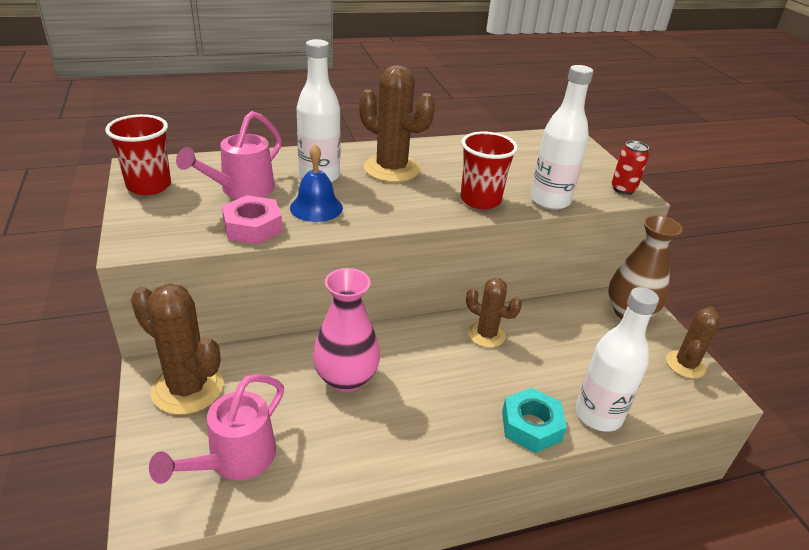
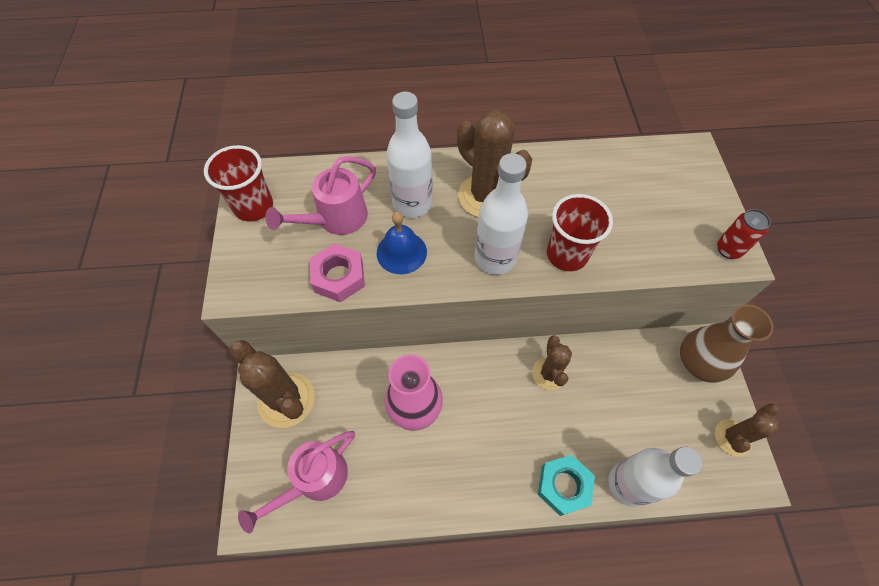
camera: 15 degrees right, 25 degrees up
(486, 335) = (549, 374): brown cactus -> brown cactus turned 45 degrees clockwise
(550, 201) = (641, 262): white bottle -> white bottle (495, 258)

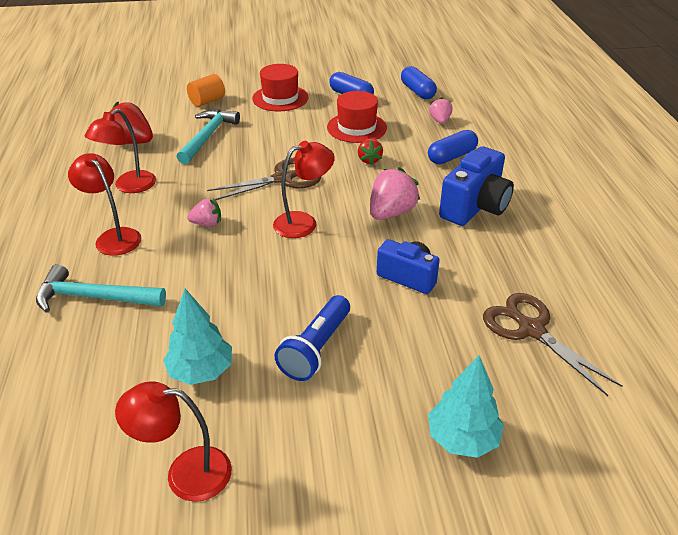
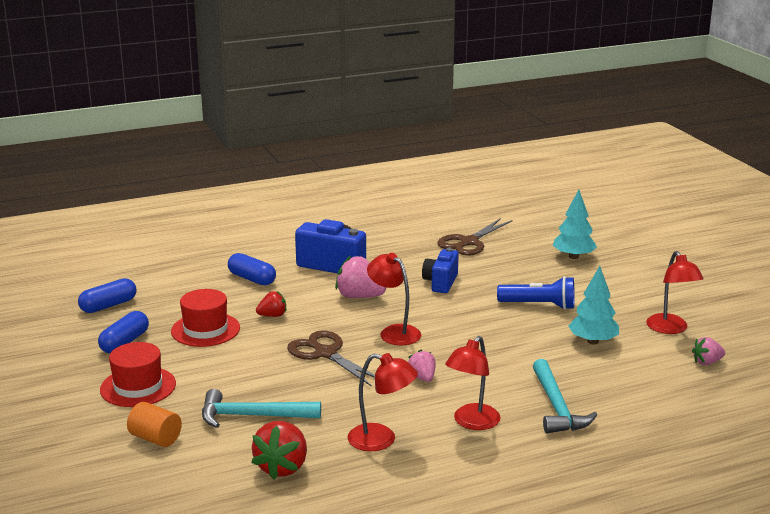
camera: 105 degrees left, 15 degrees down
(440, 121) = (179, 289): pink strawberry -> pink strawberry (707, 362)

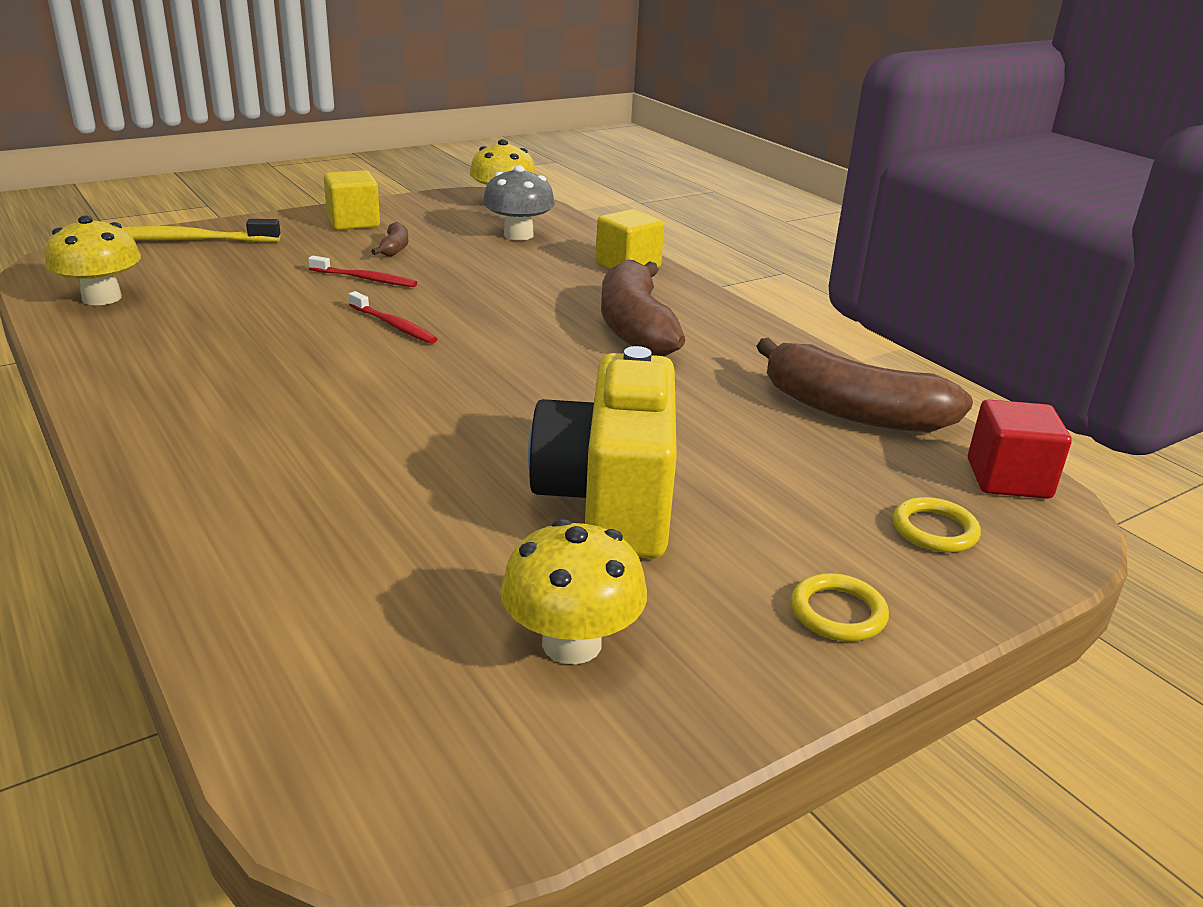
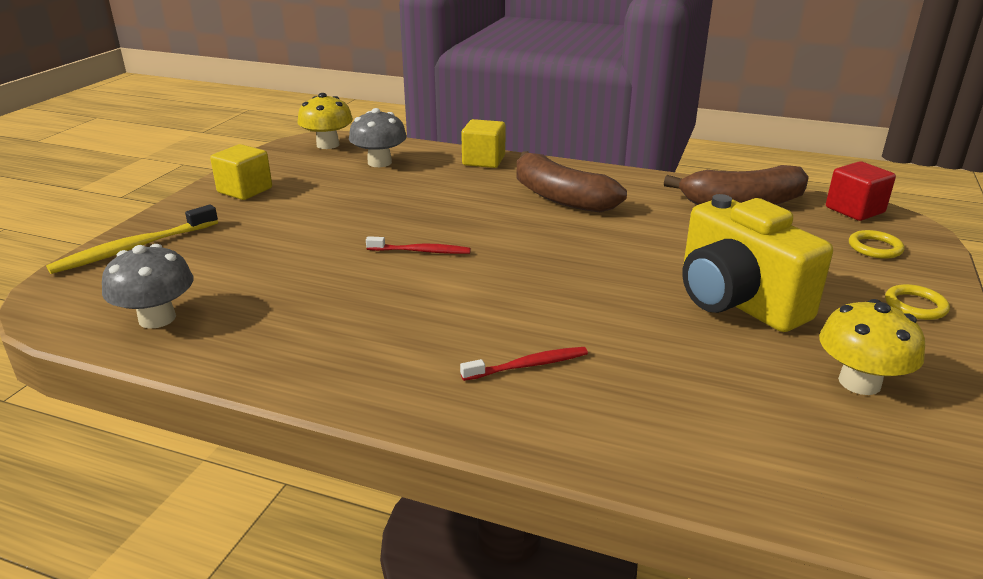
camera: 35 degrees left, 0 degrees up
(102, 298) = (157, 318): yellow mushroom -> grey mushroom
(365, 279) = (337, 227): red toothbrush -> red toothbrush (528, 365)
(394, 248) = (314, 199): brown banana -> none

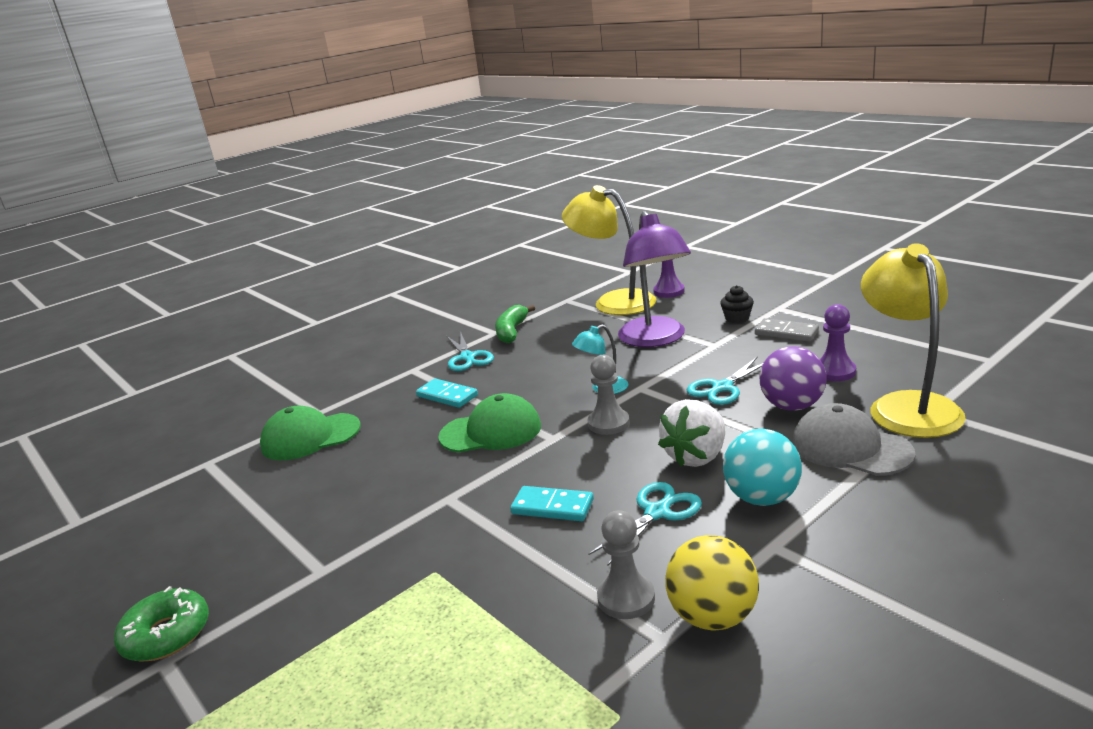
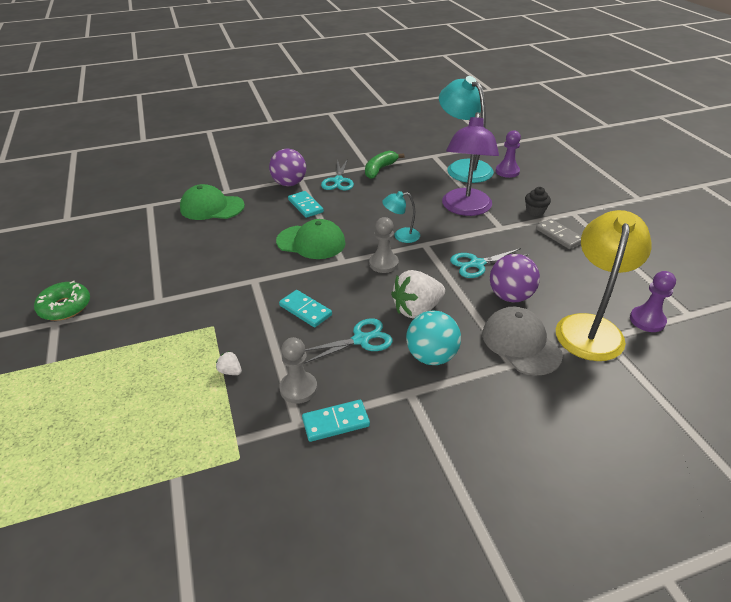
camera: 20 degrees right, 15 degrees up
(402, 379) = (289, 184): none -> purple ball
(510, 616) = (230, 371): none -> white strawberry
(613, 301) = (463, 167): yellow lamp -> turquoise lamp
(712, 616) = (336, 422): yellow ball -> turquoise domino
(834, 371) = (564, 280): purple pawn -> purple pawn (647, 320)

————

### EXERCISE DESCRIPTION
Starting at the line that contains "(365, 279) = (337, 227): red", write out every line through the final line of the entries, word for word; skip any pictures.

### RESPONSE BELOW
(365, 279) = (337, 227): red toothbrush -> red toothbrush (528, 365)
(394, 248) = (314, 199): brown banana -> none

camera: 20 degrees right, 15 degrees up
(402, 379) = (289, 184): none -> purple ball
(510, 616) = (230, 371): none -> white strawberry
(613, 301) = (463, 167): yellow lamp -> turquoise lamp
(712, 616) = (336, 422): yellow ball -> turquoise domino
(834, 371) = (564, 280): purple pawn -> purple pawn (647, 320)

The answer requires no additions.